## [Task to complete]
Repeat every entry in full. Match each line exactly.

## [Version difference data]
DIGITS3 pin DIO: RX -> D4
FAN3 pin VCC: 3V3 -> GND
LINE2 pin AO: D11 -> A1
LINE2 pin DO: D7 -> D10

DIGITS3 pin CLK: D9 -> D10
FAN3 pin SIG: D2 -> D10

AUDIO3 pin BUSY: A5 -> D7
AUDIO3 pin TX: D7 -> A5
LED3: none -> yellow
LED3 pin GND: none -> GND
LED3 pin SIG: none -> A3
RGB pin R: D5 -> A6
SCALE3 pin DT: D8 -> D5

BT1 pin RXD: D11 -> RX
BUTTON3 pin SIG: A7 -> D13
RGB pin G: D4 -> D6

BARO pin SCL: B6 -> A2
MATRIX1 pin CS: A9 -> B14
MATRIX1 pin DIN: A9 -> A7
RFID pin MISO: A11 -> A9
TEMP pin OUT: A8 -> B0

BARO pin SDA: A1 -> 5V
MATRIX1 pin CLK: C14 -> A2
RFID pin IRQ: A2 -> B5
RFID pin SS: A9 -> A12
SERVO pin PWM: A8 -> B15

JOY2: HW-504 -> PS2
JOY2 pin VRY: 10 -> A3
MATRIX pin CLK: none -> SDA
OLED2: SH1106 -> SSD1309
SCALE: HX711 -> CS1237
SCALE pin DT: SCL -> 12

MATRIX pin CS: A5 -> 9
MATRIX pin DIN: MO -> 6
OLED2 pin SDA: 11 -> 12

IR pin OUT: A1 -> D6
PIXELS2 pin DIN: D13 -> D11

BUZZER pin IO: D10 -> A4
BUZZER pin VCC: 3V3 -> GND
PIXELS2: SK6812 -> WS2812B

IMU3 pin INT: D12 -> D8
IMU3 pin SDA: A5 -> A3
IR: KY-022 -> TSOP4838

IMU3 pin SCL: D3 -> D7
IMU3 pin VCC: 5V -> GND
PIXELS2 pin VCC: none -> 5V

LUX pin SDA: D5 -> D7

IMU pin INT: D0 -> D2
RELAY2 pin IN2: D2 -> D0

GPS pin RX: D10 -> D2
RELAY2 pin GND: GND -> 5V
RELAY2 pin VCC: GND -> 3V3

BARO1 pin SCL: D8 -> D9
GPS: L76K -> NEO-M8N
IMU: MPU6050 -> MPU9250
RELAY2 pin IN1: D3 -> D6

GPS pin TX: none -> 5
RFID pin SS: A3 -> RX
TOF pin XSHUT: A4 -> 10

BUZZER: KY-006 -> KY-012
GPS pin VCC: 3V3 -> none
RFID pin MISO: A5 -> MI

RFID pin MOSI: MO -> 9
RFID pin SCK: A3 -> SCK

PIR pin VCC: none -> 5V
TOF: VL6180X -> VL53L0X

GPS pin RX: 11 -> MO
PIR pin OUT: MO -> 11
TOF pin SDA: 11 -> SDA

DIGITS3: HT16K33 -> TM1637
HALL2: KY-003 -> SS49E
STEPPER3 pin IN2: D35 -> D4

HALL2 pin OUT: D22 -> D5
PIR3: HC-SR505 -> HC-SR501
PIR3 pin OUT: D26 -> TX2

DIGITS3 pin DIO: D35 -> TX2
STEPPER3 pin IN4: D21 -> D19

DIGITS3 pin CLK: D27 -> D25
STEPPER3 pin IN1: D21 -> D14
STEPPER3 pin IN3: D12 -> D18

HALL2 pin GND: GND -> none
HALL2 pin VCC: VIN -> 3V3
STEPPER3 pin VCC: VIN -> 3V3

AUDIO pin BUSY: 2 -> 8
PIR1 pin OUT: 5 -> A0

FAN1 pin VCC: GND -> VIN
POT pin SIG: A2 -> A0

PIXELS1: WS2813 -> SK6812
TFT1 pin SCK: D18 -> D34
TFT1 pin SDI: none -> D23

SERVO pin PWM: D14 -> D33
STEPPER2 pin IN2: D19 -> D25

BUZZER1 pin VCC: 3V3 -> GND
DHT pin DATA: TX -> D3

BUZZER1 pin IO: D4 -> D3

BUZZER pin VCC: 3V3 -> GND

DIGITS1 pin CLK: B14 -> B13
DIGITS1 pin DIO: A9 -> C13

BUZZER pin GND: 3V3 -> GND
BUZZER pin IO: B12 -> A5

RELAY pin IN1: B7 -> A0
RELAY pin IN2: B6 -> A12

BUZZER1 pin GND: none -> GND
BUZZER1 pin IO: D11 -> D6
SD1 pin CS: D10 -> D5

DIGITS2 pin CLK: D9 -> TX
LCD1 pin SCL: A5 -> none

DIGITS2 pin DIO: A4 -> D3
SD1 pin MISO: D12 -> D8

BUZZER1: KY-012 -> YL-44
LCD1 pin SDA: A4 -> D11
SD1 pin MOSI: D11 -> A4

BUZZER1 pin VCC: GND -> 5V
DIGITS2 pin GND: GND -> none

## [Answer area]
DIGITS3 pin DIO: RX -> D4
FAN3 pin VCC: 3V3 -> GND
LINE2 pin AO: D11 -> A1
LINE2 pin DO: D7 -> D10

DIGITS3 pin CLK: D9 -> D10
FAN3 pin SIG: D2 -> D10

AUDIO3 pin BUSY: A5 -> D7
AUDIO3 pin TX: D7 -> A5
LED3: none -> yellow
LED3 pin GND: none -> GND
LED3 pin SIG: none -> A3
RGB pin R: D5 -> A6
SCALE3 pin DT: D8 -> D5

BT1 pin RXD: D11 -> RX
BUTTON3 pin SIG: A7 -> D13
RGB pin G: D4 -> D6

BARO pin SCL: B6 -> A2
MATRIX1 pin CS: A9 -> B14
MATRIX1 pin DIN: A9 -> A7
RFID pin MISO: A11 -> A9
TEMP pin OUT: A8 -> B0

BARO pin SDA: A1 -> 5V
MATRIX1 pin CLK: C14 -> A2
RFID pin IRQ: A2 -> B5
RFID pin SS: A9 -> A12
SERVO pin PWM: A8 -> B15

JOY2: HW-504 -> PS2
JOY2 pin VRY: 10 -> A3
MATRIX pin CLK: none -> SDA
OLED2: SH1106 -> SSD1309
SCALE: HX711 -> CS1237
SCALE pin DT: SCL -> 12

MATRIX pin CS: A5 -> 9
MATRIX pin DIN: MO -> 6
OLED2 pin SDA: 11 -> 12

IR pin OUT: A1 -> D6
PIXELS2 pin DIN: D13 -> D11

BUZZER pin IO: D10 -> A4
BUZZER pin VCC: 3V3 -> GND
PIXELS2: SK6812 -> WS2812B

IMU3 pin INT: D12 -> D8
IMU3 pin SDA: A5 -> A3
IR: KY-022 -> TSOP4838

IMU3 pin SCL: D3 -> D7
IMU3 pin VCC: 5V -> GND
PIXELS2 pin VCC: none -> 5V

LUX pin SDA: D5 -> D7

IMU pin INT: D0 -> D2
RELAY2 pin IN2: D2 -> D0

GPS pin RX: D10 -> D2
RELAY2 pin GND: GND -> 5V
RELAY2 pin VCC: GND -> 3V3

BARO1 pin SCL: D8 -> D9
GPS: L76K -> NEO-M8N
IMU: MPU6050 -> MPU9250
RELAY2 pin IN1: D3 -> D6

GPS pin TX: none -> 5
RFID pin SS: A3 -> RX
TOF pin XSHUT: A4 -> 10

BUZZER: KY-006 -> KY-012
GPS pin VCC: 3V3 -> none
RFID pin MISO: A5 -> MI

RFID pin MOSI: MO -> 9
RFID pin SCK: A3 -> SCK

PIR pin VCC: none -> 5V
TOF: VL6180X -> VL53L0X

GPS pin RX: 11 -> MO
PIR pin OUT: MO -> 11
TOF pin SDA: 11 -> SDA

DIGITS3: HT16K33 -> TM1637
HALL2: KY-003 -> SS49E
STEPPER3 pin IN2: D35 -> D4

HALL2 pin OUT: D22 -> D5
PIR3: HC-SR505 -> HC-SR501
PIR3 pin OUT: D26 -> TX2

DIGITS3 pin DIO: D35 -> TX2
STEPPER3 pin IN4: D21 -> D19

DIGITS3 pin CLK: D27 -> D25
STEPPER3 pin IN1: D21 -> D14
STEPPER3 pin IN3: D12 -> D18

HALL2 pin GND: GND -> none
HALL2 pin VCC: VIN -> 3V3
STEPPER3 pin VCC: VIN -> 3V3

AUDIO pin BUSY: 2 -> 8
PIR1 pin OUT: 5 -> A0

FAN1 pin VCC: GND -> VIN
POT pin SIG: A2 -> A0

PIXELS1: WS2813 -> SK6812
TFT1 pin SCK: D18 -> D34
TFT1 pin SDI: none -> D23

SERVO pin PWM: D14 -> D33
STEPPER2 pin IN2: D19 -> D25

BUZZER1 pin VCC: 3V3 -> GND
DHT pin DATA: TX -> D3

BUZZER1 pin IO: D4 -> D3

BUZZER pin VCC: 3V3 -> GND

DIGITS1 pin CLK: B14 -> B13
DIGITS1 pin DIO: A9 -> C13

BUZZER pin GND: 3V3 -> GND
BUZZER pin IO: B12 -> A5

RELAY pin IN1: B7 -> A0
RELAY pin IN2: B6 -> A12

BUZZER1 pin GND: none -> GND
BUZZER1 pin IO: D11 -> D6
SD1 pin CS: D10 -> D5

DIGITS2 pin CLK: D9 -> TX
LCD1 pin SCL: A5 -> none

DIGITS2 pin DIO: A4 -> D3
SD1 pin MISO: D12 -> D8

BUZZER1: KY-012 -> YL-44
LCD1 pin SDA: A4 -> D11
SD1 pin MOSI: D11 -> A4

BUZZER1 pin VCC: GND -> 5V
DIGITS2 pin GND: GND -> none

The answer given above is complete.